**EXERCISE OBJECTIVE:** I'd like the entries repeated exactly, without their pictures.

Records from a data source:

<<<<

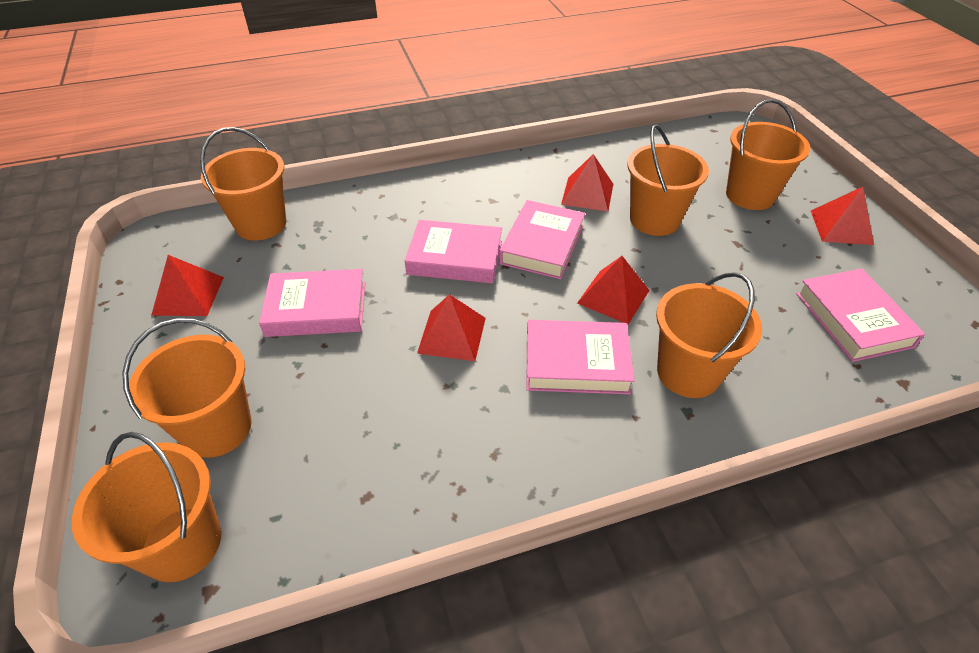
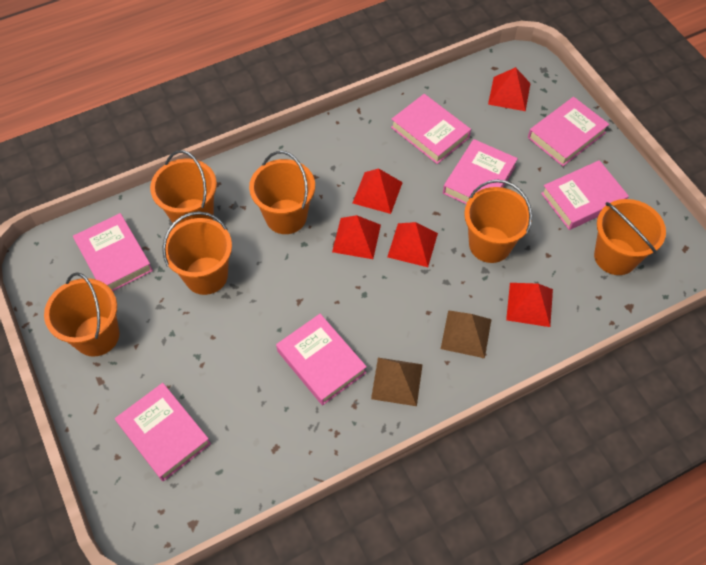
brown pyramid: 0 -> 2
pink book: 5 -> 7

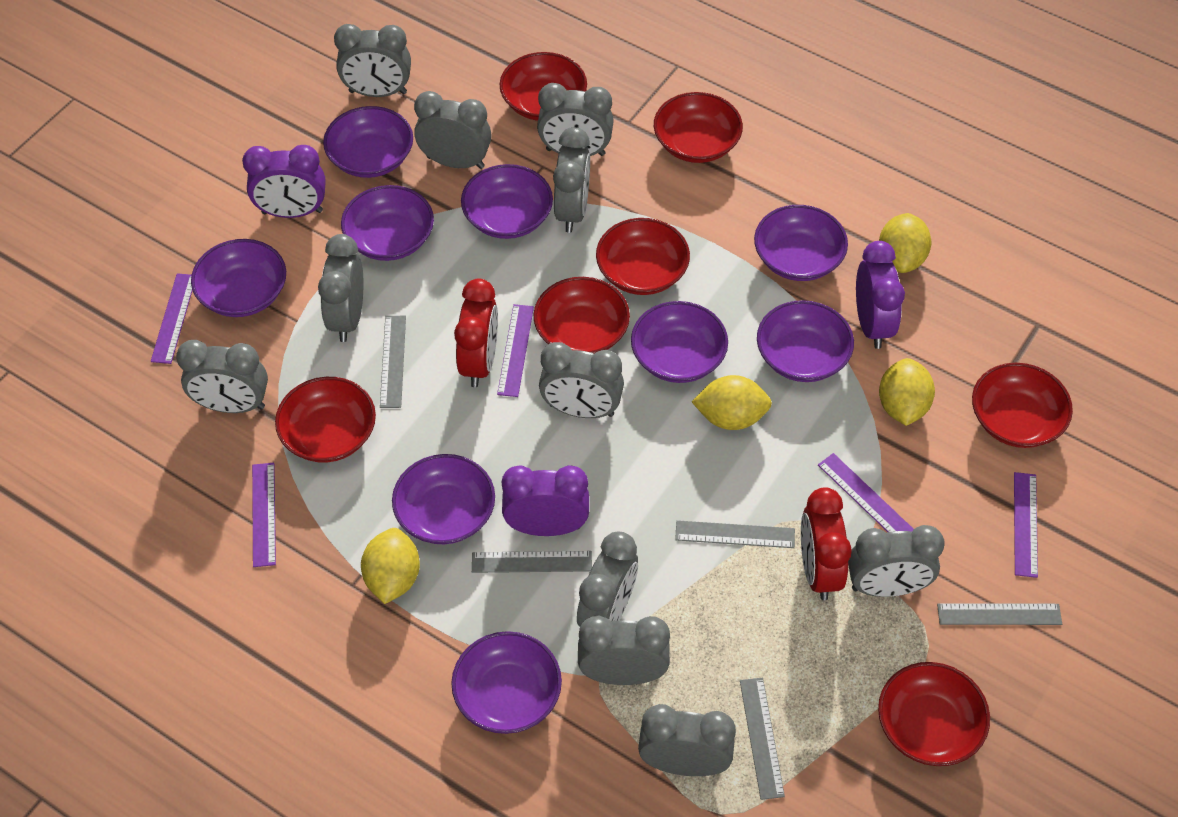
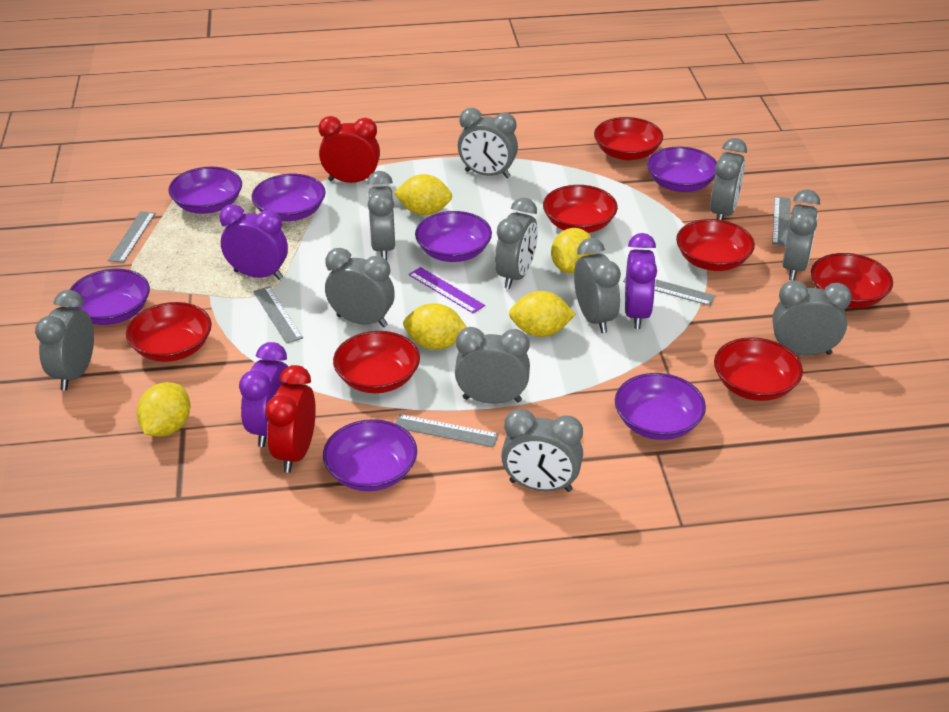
purple bowl: 9 -> 7
purple ruler: 5 -> 1
yellow lemon: 4 -> 5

>>>>

**RESULT FOR THIS EXERCISE:**
brown pyramid: 0 -> 2
pink book: 5 -> 7

purple bowl: 9 -> 7
purple ruler: 5 -> 1
yellow lemon: 4 -> 5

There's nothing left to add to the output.